In the copy, every record below must appear exactly as given, and no picture may appear.

++++++

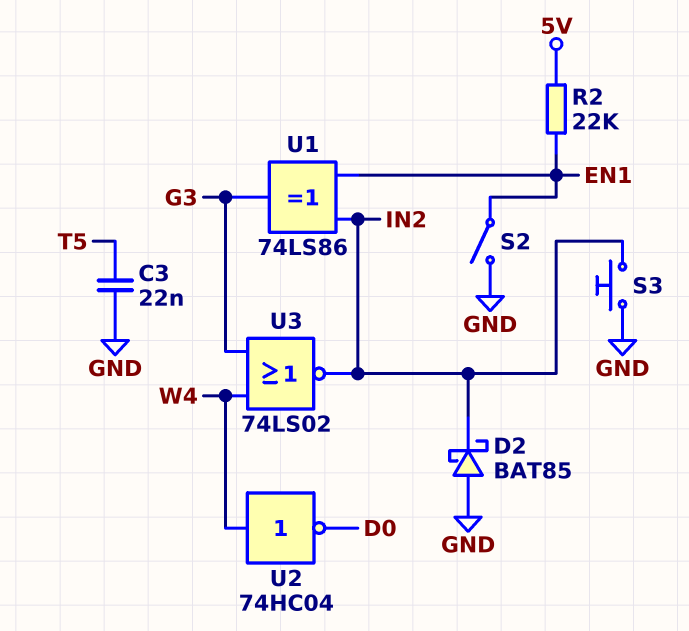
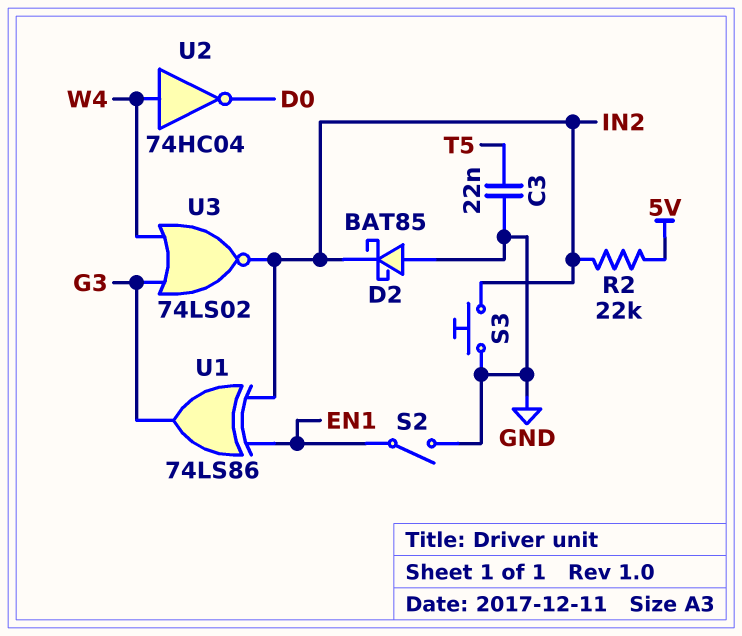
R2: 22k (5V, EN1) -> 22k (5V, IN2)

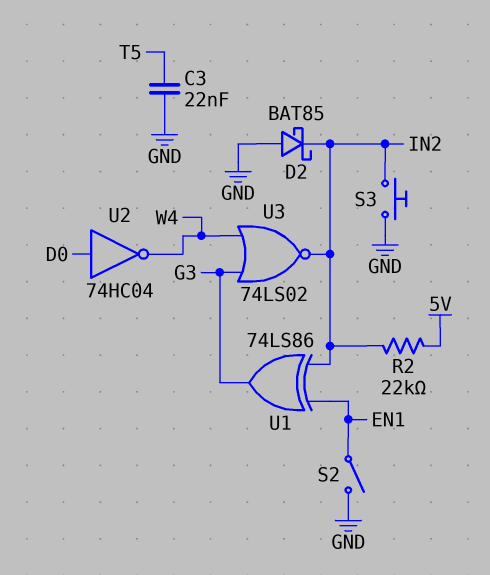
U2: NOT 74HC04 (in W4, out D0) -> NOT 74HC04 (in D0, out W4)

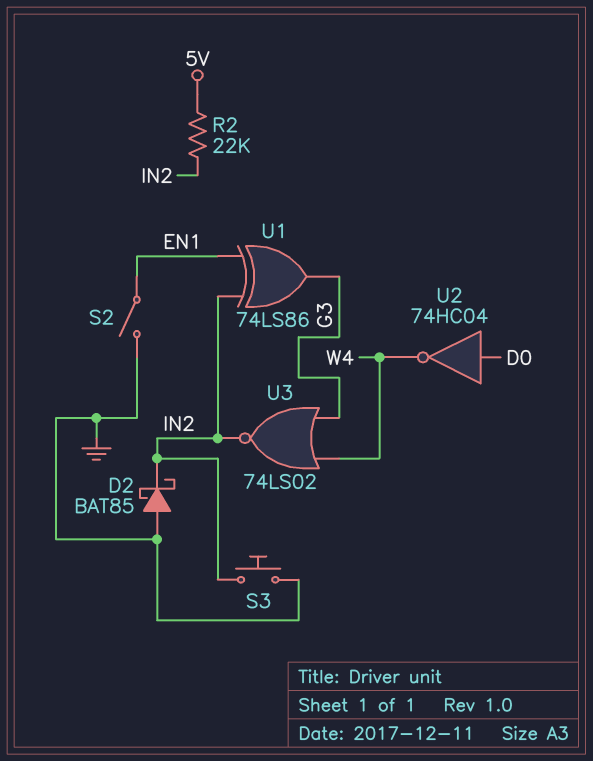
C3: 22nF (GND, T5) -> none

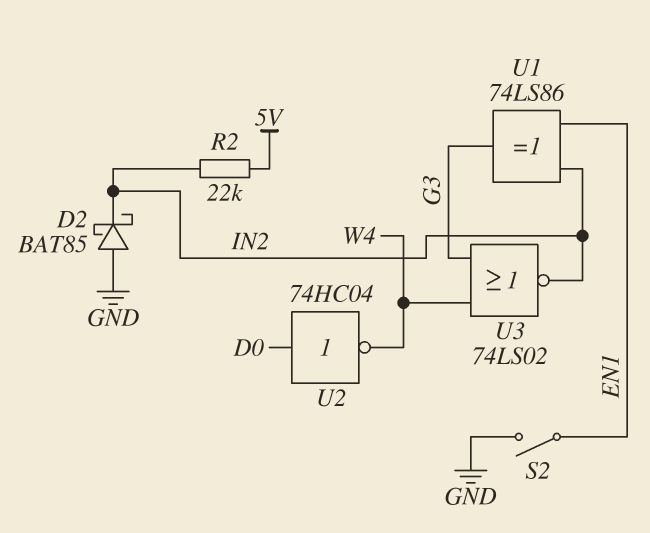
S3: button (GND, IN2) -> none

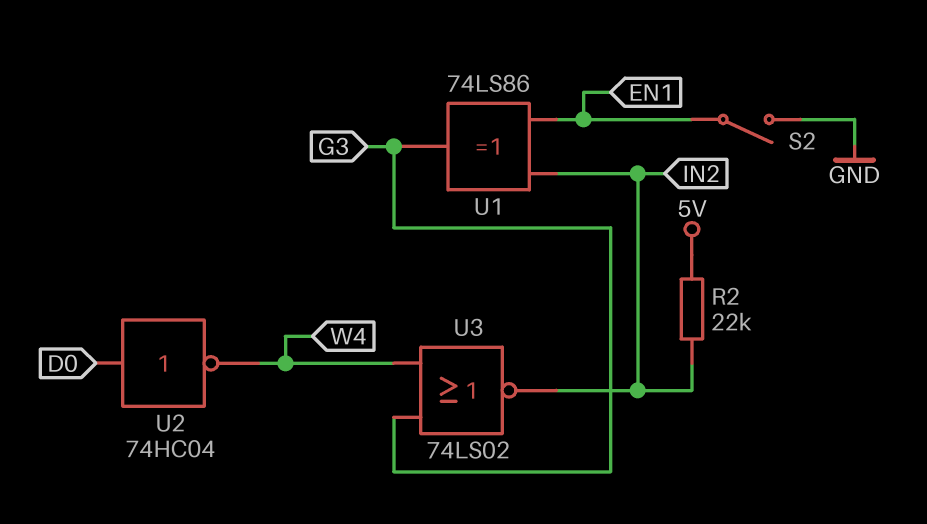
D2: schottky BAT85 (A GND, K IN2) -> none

++++++

#### [THE COMPLETED TASK]
R2: 22k (5V, EN1) -> 22k (5V, IN2)

U2: NOT 74HC04 (in W4, out D0) -> NOT 74HC04 (in D0, out W4)

C3: 22nF (GND, T5) -> none

S3: button (GND, IN2) -> none

D2: schottky BAT85 (A GND, K IN2) -> none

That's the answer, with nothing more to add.